━━━━━ Record excerpts

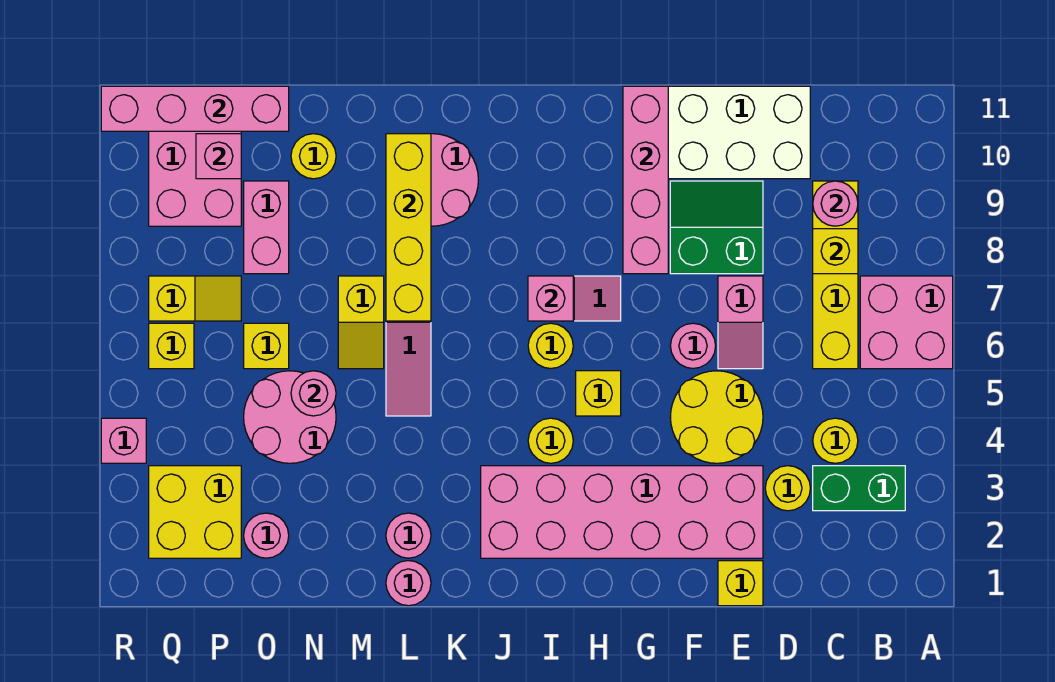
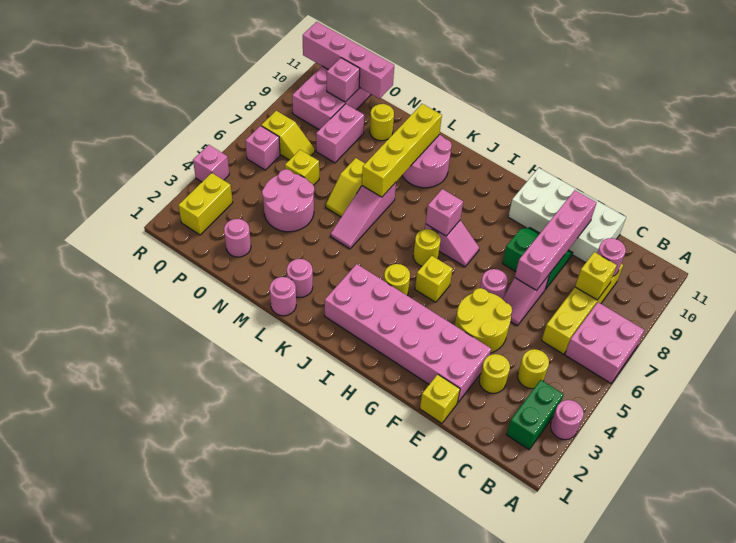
green brick B3:C3 level 1 -> green brick B2:B3 level 1
pink brick G8:G11 level 2 -> pink brick E7:E10 level 2
pink round brick N5 level 2 -> pink round brick A3 level 1
yellow brick P2:Q3 level 1 -> yellow brick Q2:Q3 level 1
yellow brick Q6 level 1 -> pink brick Q6 level 1

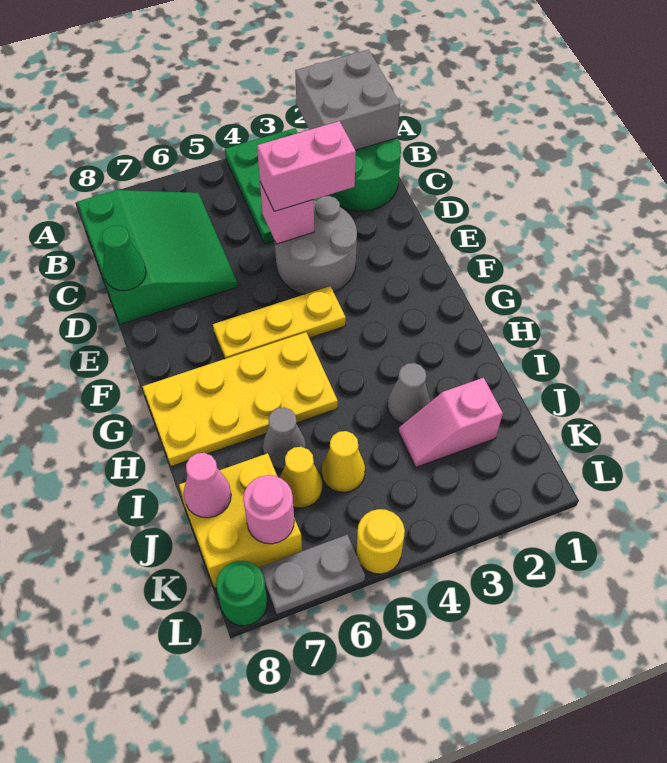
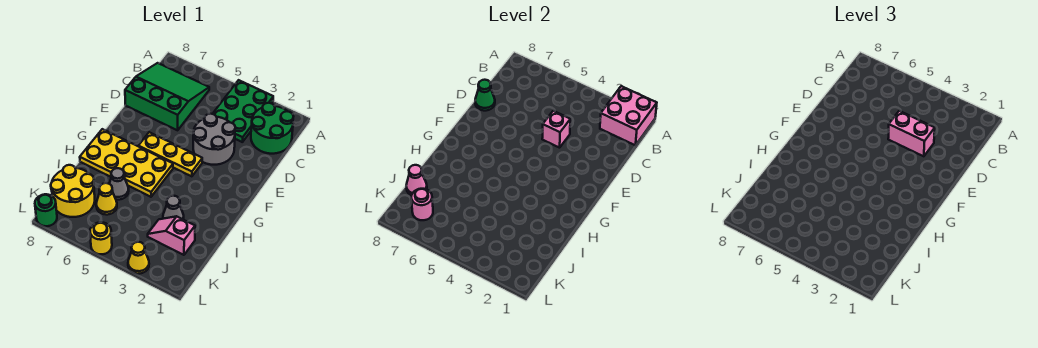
grey brick A1:B2 level 2 -> pink brick A1:B2 level 2
green slope B6:D8 level 1 top 8 -> green slope B6:D8 level 1 top D
yellow cone J5 level 1 -> yellow cone L3 level 1
yellow brick J7:K8 level 1 -> yellow round brick J7:K8 level 1
grey plate L6:L7 level 1 -> none

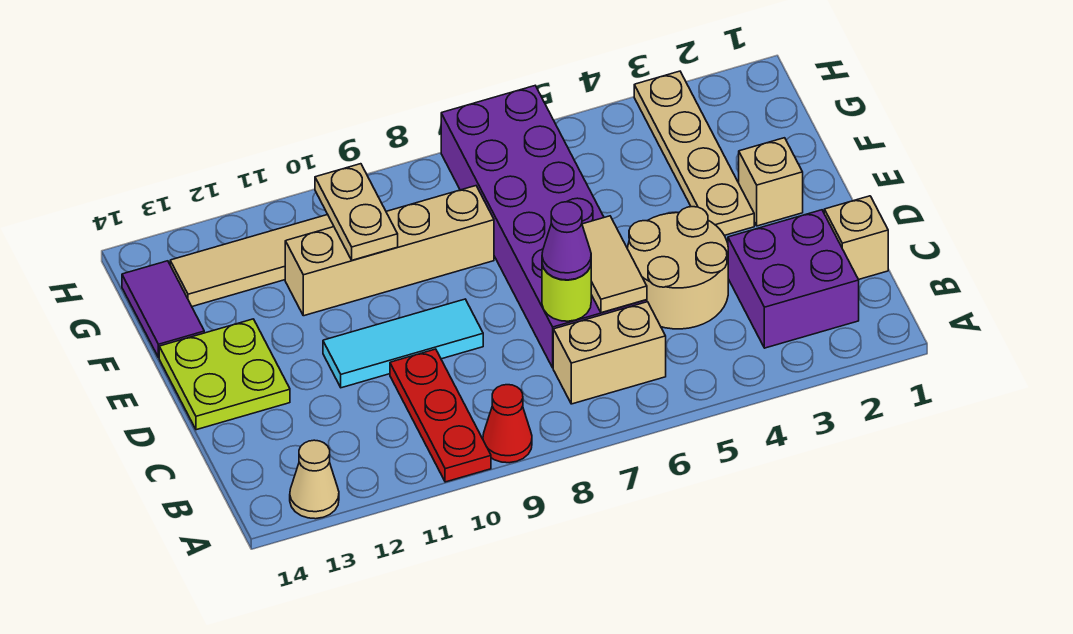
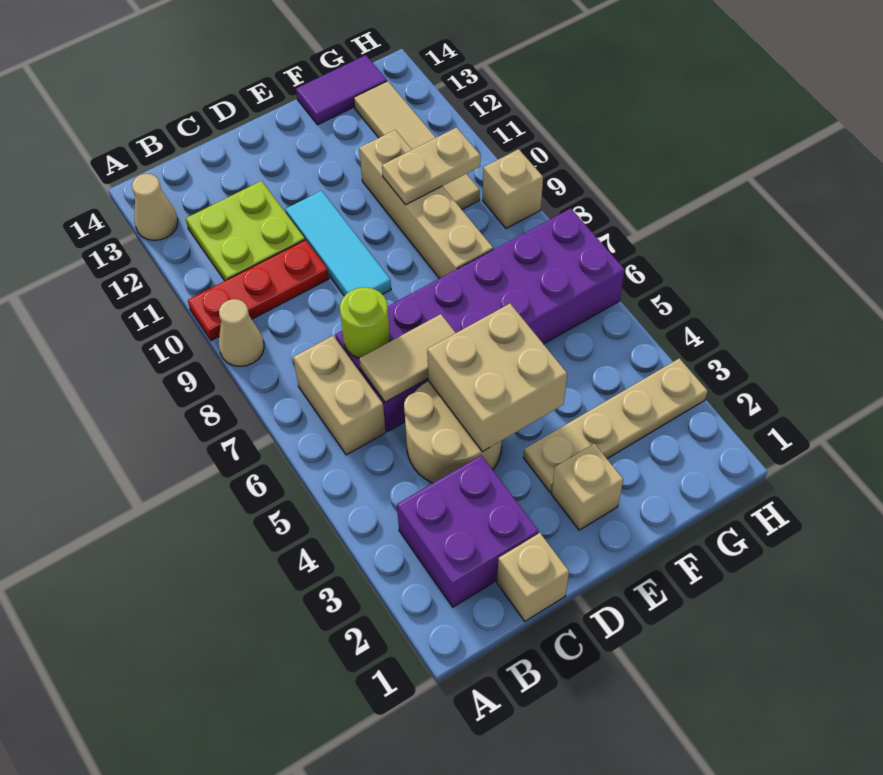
red cone A9 level 1 -> tan cone A9 level 1
purple cone C7 level 3 -> none
none -> tan brick D4:E5 level 2
lime plate D13:E14 level 1 -> lime plate B11:C12 level 1
none -> tan brick H9 level 1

━━━━━━━━━━

What you are asked to do » Could you copy exactly the lines from the one containing "purple cone C7 level 3 -> none" through the end of the records above, and nothing more?

Solution to this task »
purple cone C7 level 3 -> none
none -> tan brick D4:E5 level 2
lime plate D13:E14 level 1 -> lime plate B11:C12 level 1
none -> tan brick H9 level 1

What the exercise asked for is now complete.